**AIM OF THE TASK**: Everything in the listing should be set down exactly, apart from the pictures.

**SUPPLIED DATA**:
────────────────────────────────────────

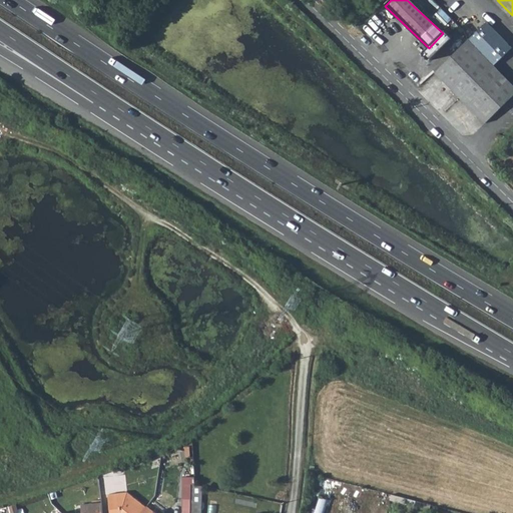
[(487,23),(468,42),(493,67),(512,48),(487,23)]
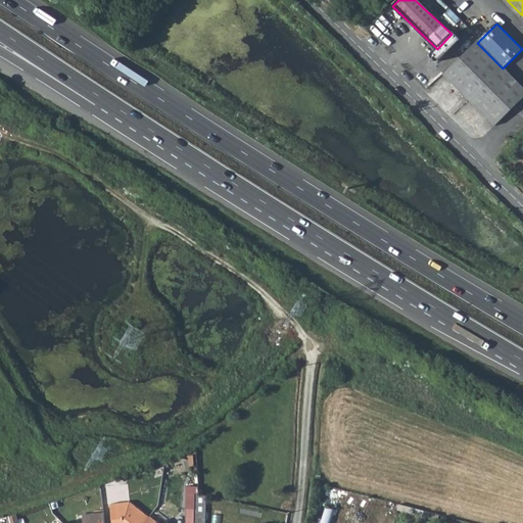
[(522,88),(503,68),(477,43),(443,77),(494,128),(522,98),(522,88)]
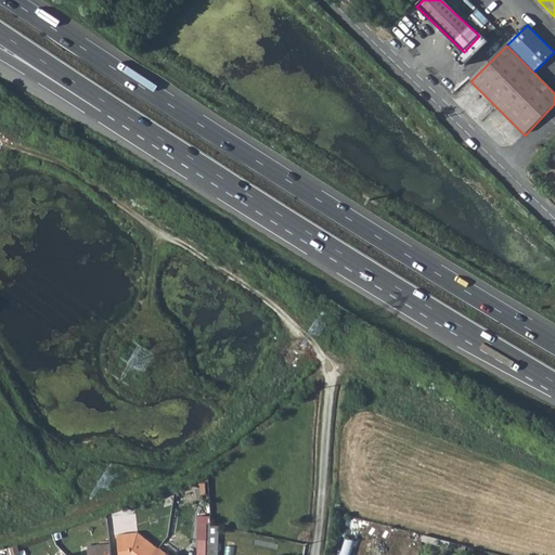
[(152,554),(157,549),(137,532),(116,536),(118,554),(152,554)]
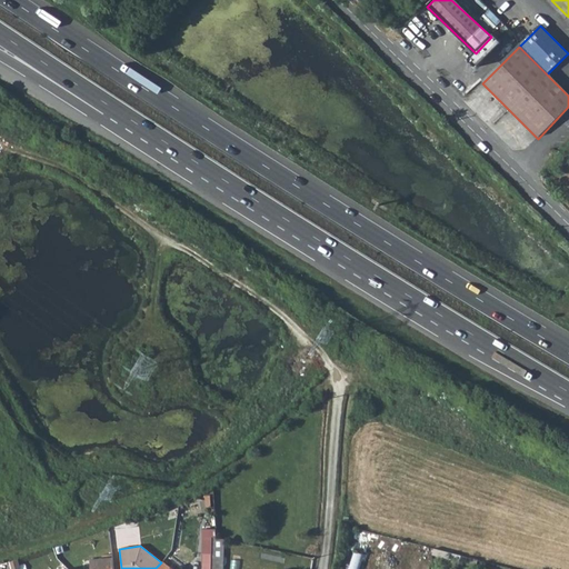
[(360,568),(363,552),(356,550),(350,568),(360,568)]
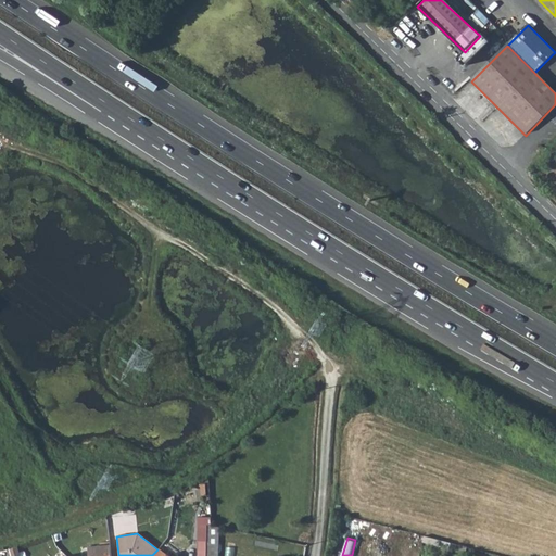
[(89,555),(111,555),(110,542),(100,543),(100,545),(88,546),(89,555)]
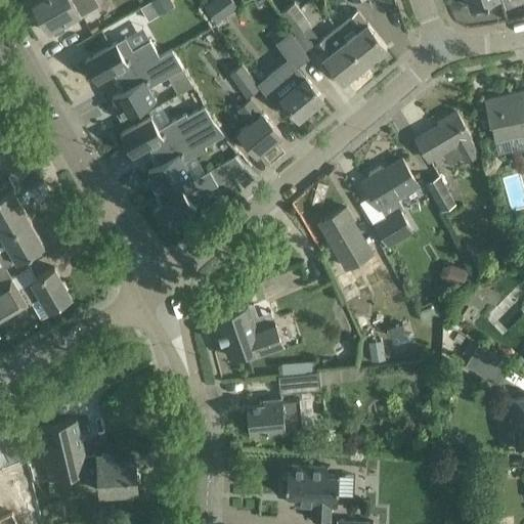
[(31,0),(50,33),(53,31),(54,35),(64,30),(62,26),(68,23),(96,6),(92,0),(31,0)]
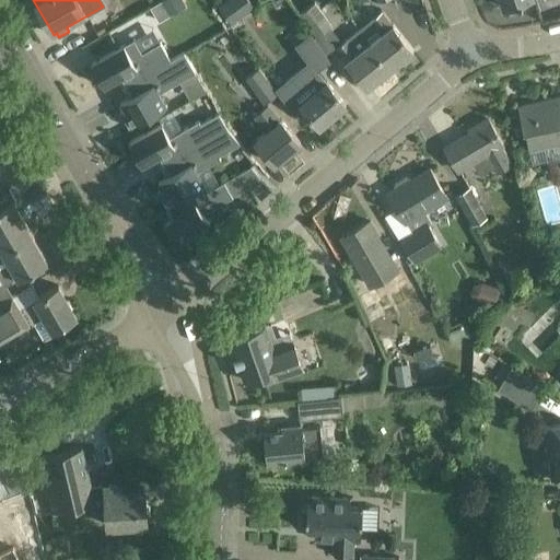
[(183,0),(163,0),(150,8),(159,22),(170,14),(168,12),(185,3),(183,0)]
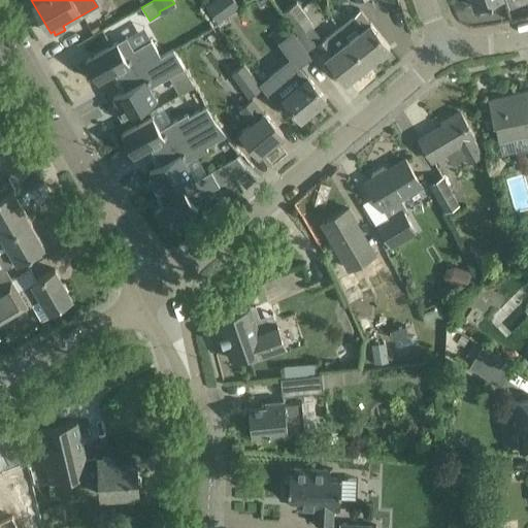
[(238,0),(210,0),(208,2),(219,20),(242,6),(238,0)]
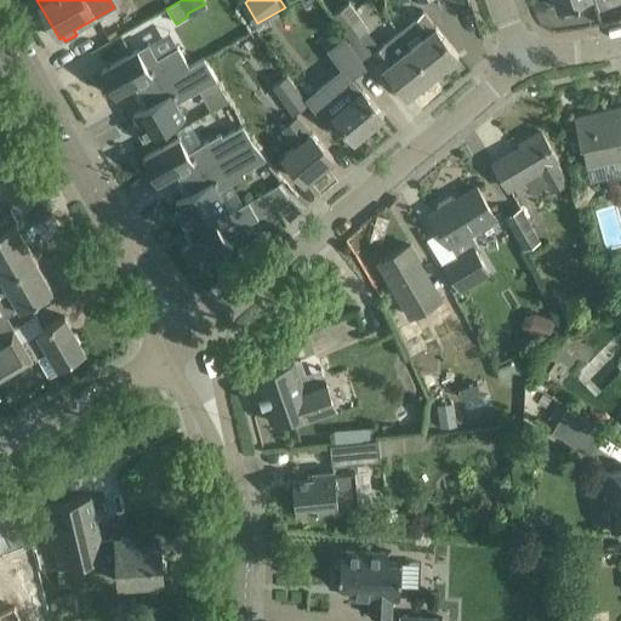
[(351,1),(331,15),(351,41),(370,28),(351,1)]
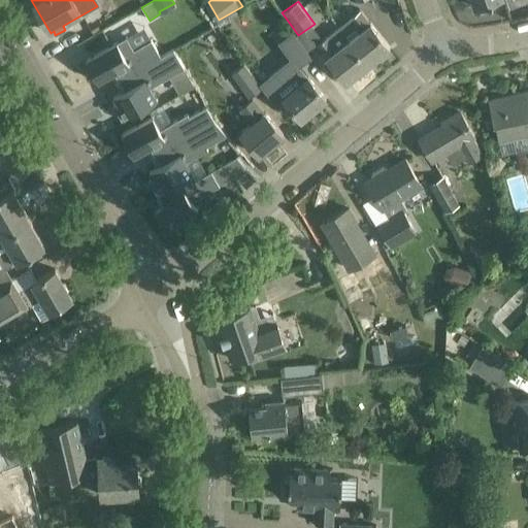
[(349,39),(368,64),(390,47),(370,23),(369,24),(359,10),(350,18),(360,31),(349,39)]
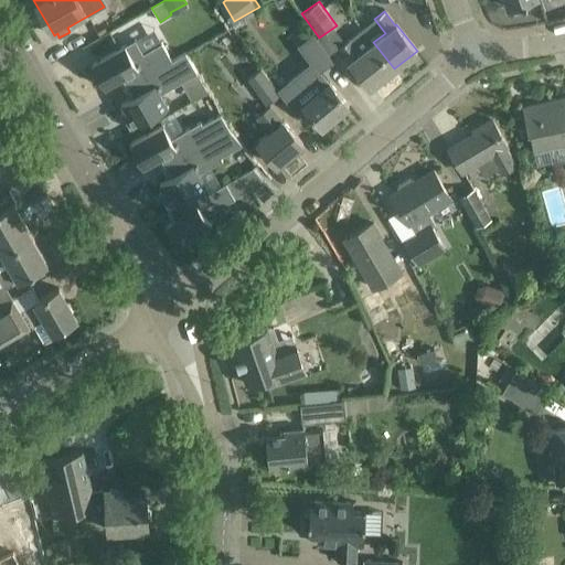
[(370,87),(394,68),(373,42),(373,43),(361,29),(339,46),(350,61),(349,61),(370,87)]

────────────────────────────────────────

**RESPONSE BOX**:
[(487,23),(468,42),(493,67),(512,48),(487,23)]
[(522,88),(503,68),(477,43),(443,77),(494,128),(522,98),(522,88)]
[(152,554),(157,549),(137,532),(116,536),(118,554),(152,554)]
[(360,568),(363,552),(356,550),(350,568),(360,568)]
[(89,555),(111,555),(110,542),(100,543),(100,545),(88,546),(89,555)]
[(31,0),(50,33),(53,31),(54,35),(64,30),(62,26),(68,23),(96,6),(92,0),(31,0)]
[(183,0),(163,0),(150,8),(159,22),(170,14),(168,12),(185,3),(183,0)]
[(238,0),(210,0),(208,2),(219,20),(242,6),(238,0)]
[(351,1),(331,15),(351,41),(370,28),(351,1)]
[(349,39),(368,64),(390,47),(370,23),(369,24),(359,10),(350,18),(360,31),(349,39)]
[(370,87),(394,68),(373,42),(373,43),(361,29),(339,46),(350,61),(349,61),(370,87)]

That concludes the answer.